[PROBLEM TO WORK ON]: Lines in the listing that hold the string "shape" need to be tallied, and the total given alone.
· · ·
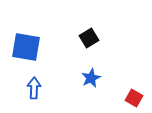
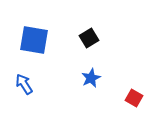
blue square: moved 8 px right, 7 px up
blue arrow: moved 10 px left, 4 px up; rotated 35 degrees counterclockwise
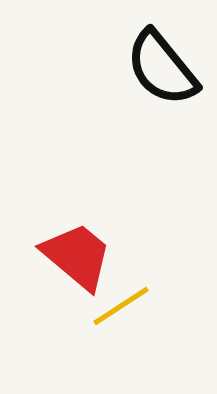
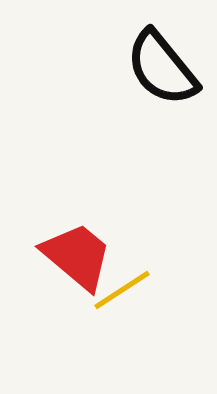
yellow line: moved 1 px right, 16 px up
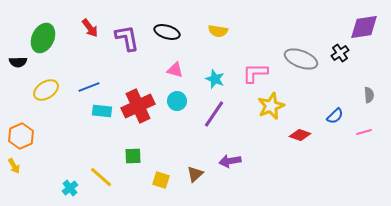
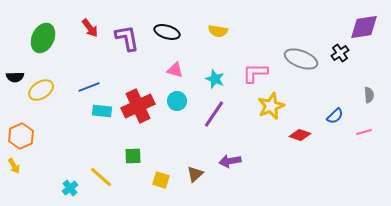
black semicircle: moved 3 px left, 15 px down
yellow ellipse: moved 5 px left
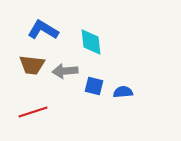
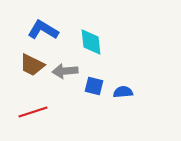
brown trapezoid: rotated 20 degrees clockwise
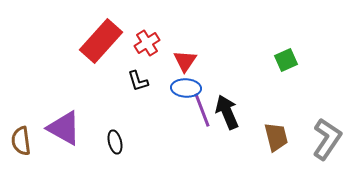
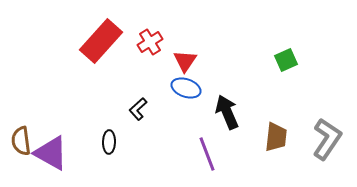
red cross: moved 3 px right, 1 px up
black L-shape: moved 28 px down; rotated 65 degrees clockwise
blue ellipse: rotated 16 degrees clockwise
purple line: moved 5 px right, 44 px down
purple triangle: moved 13 px left, 25 px down
brown trapezoid: rotated 20 degrees clockwise
black ellipse: moved 6 px left; rotated 15 degrees clockwise
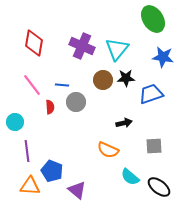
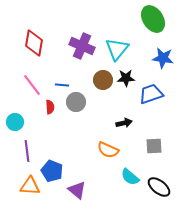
blue star: moved 1 px down
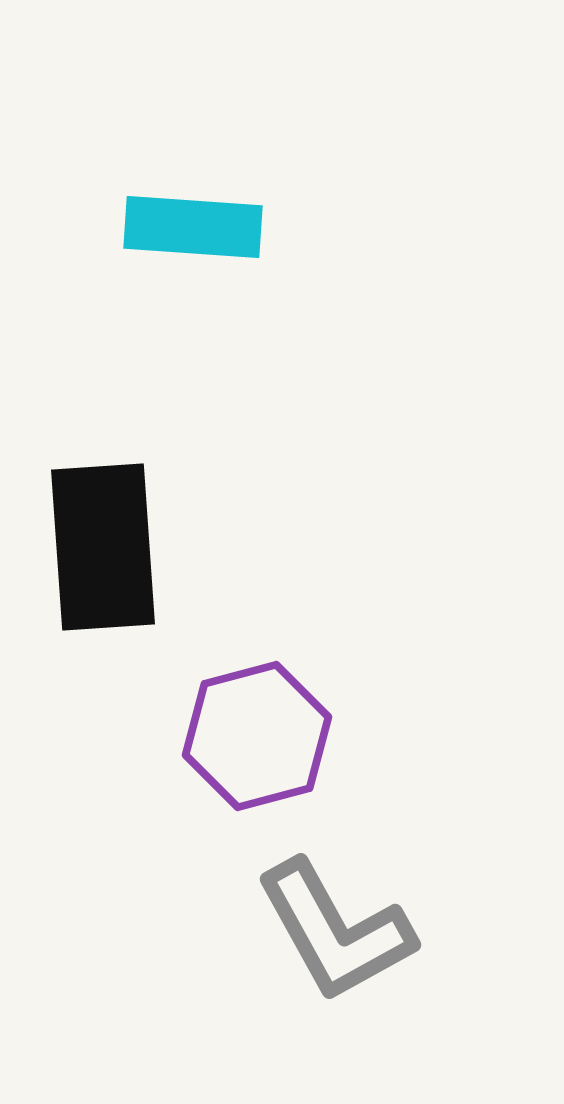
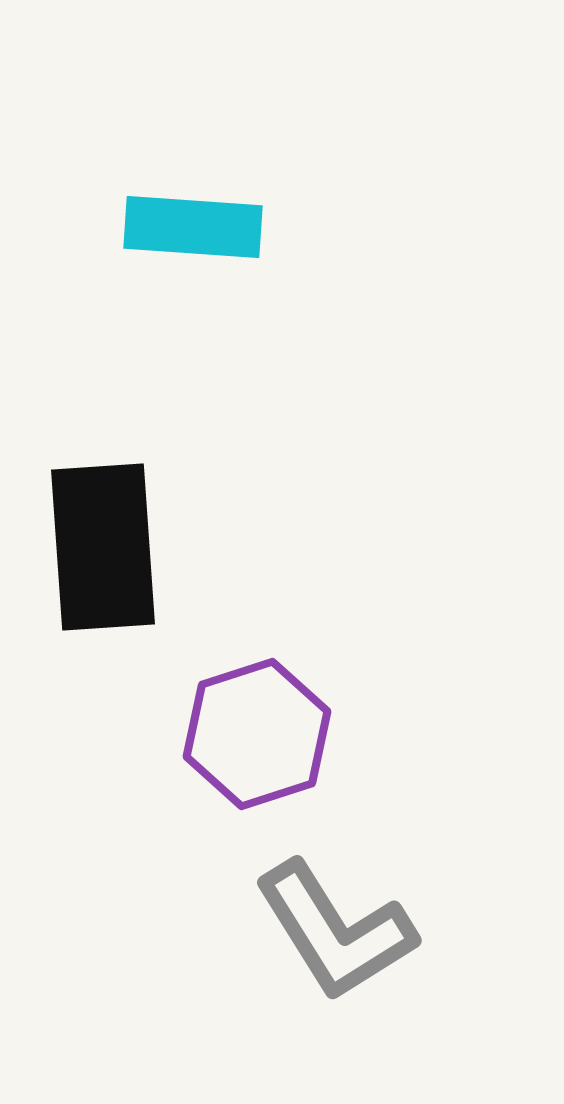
purple hexagon: moved 2 px up; rotated 3 degrees counterclockwise
gray L-shape: rotated 3 degrees counterclockwise
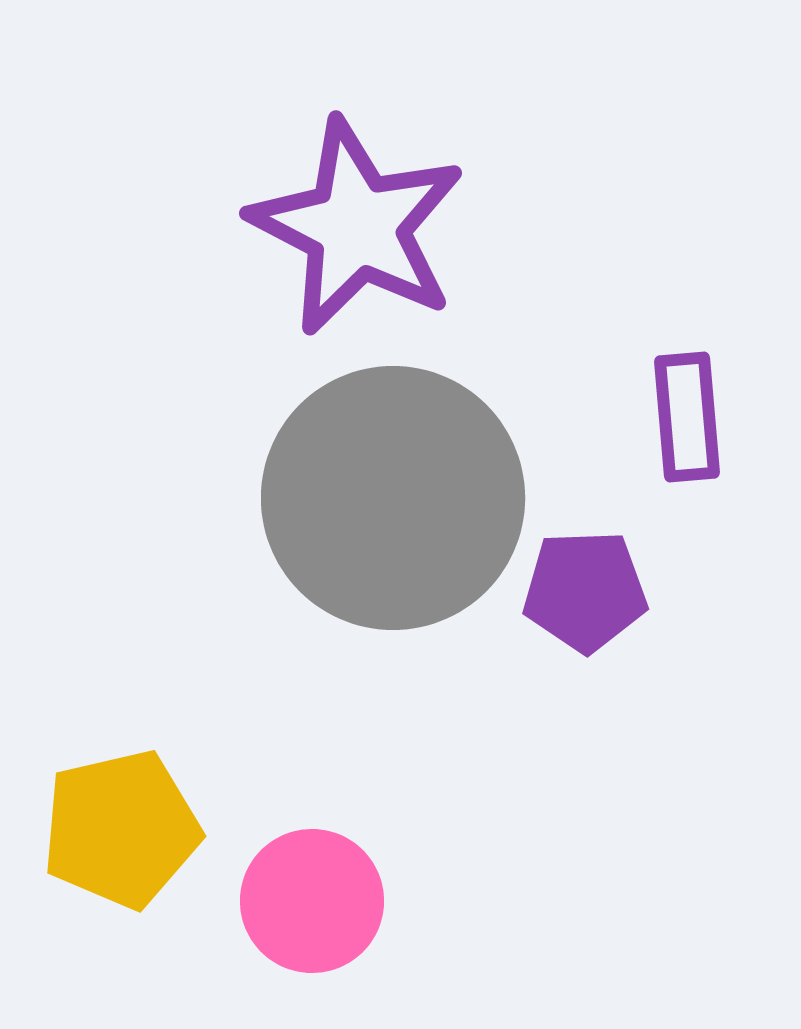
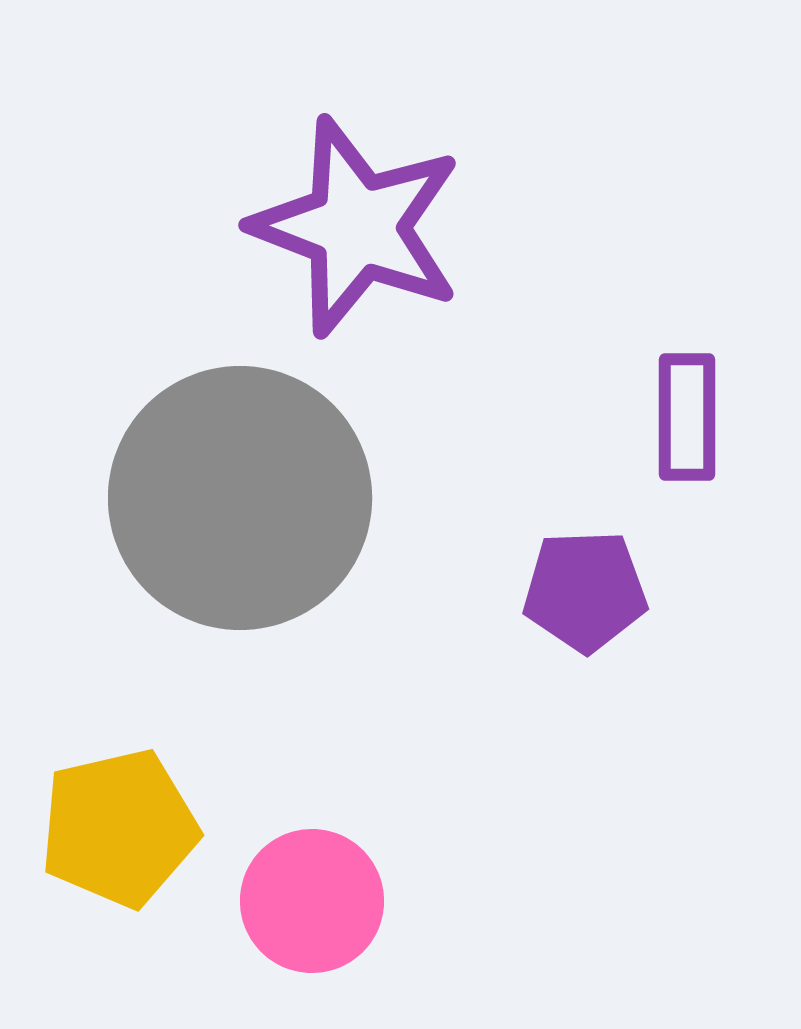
purple star: rotated 6 degrees counterclockwise
purple rectangle: rotated 5 degrees clockwise
gray circle: moved 153 px left
yellow pentagon: moved 2 px left, 1 px up
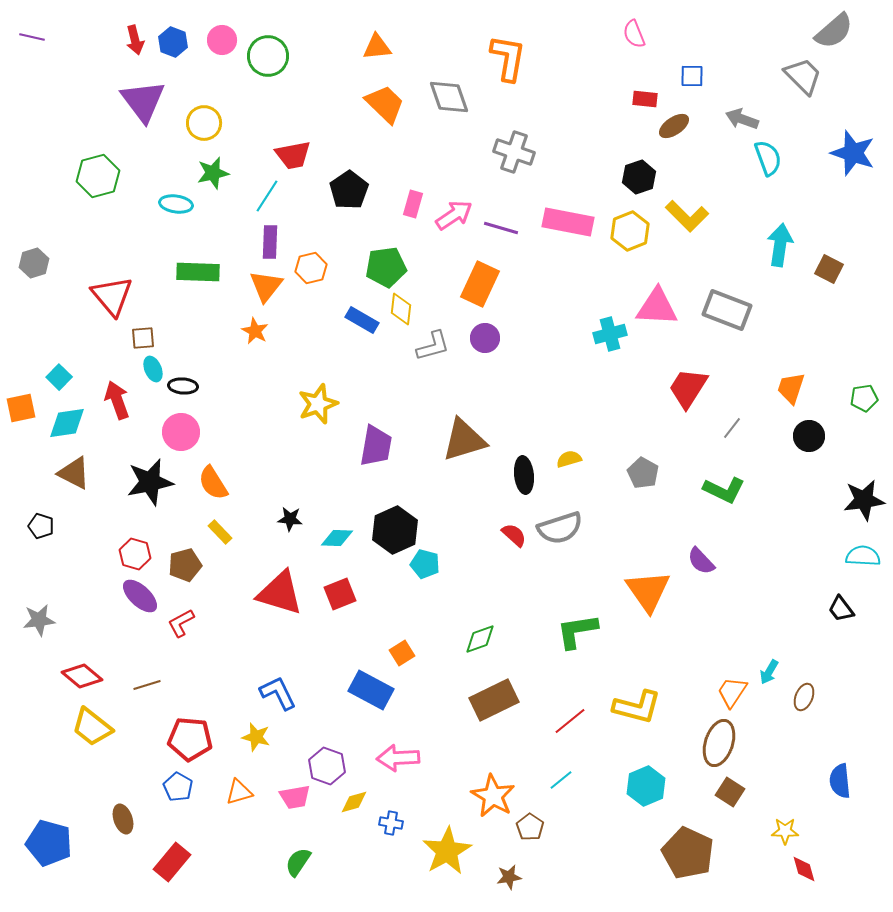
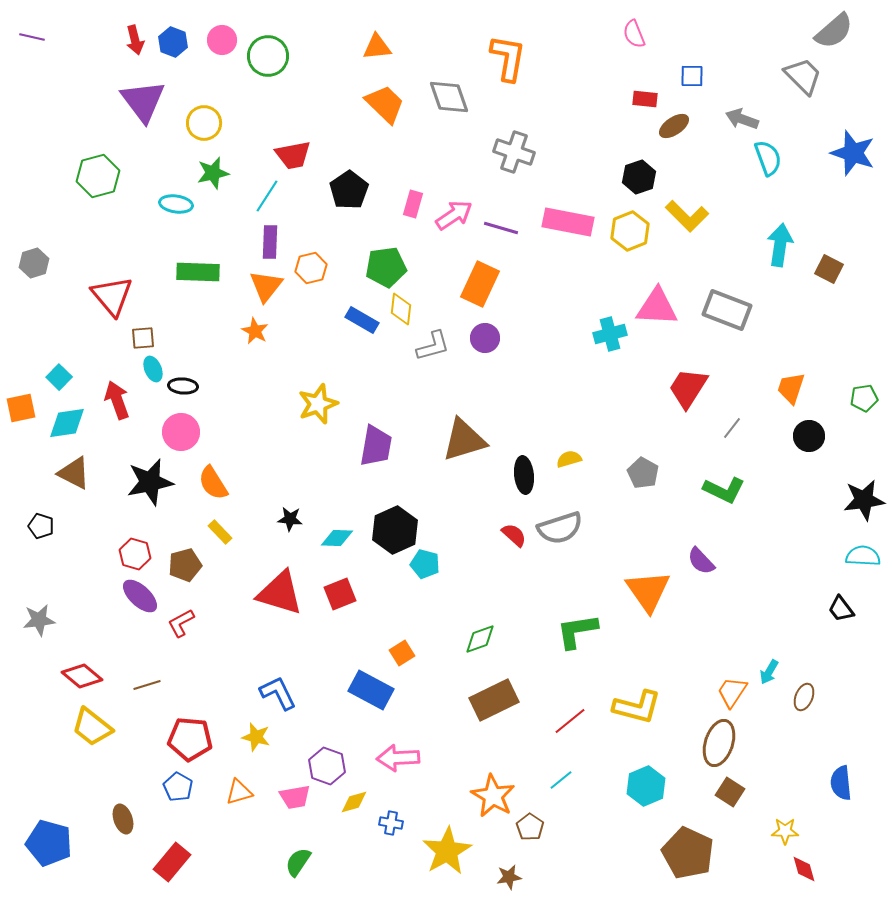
· · ·
[RESULT BELOW]: 2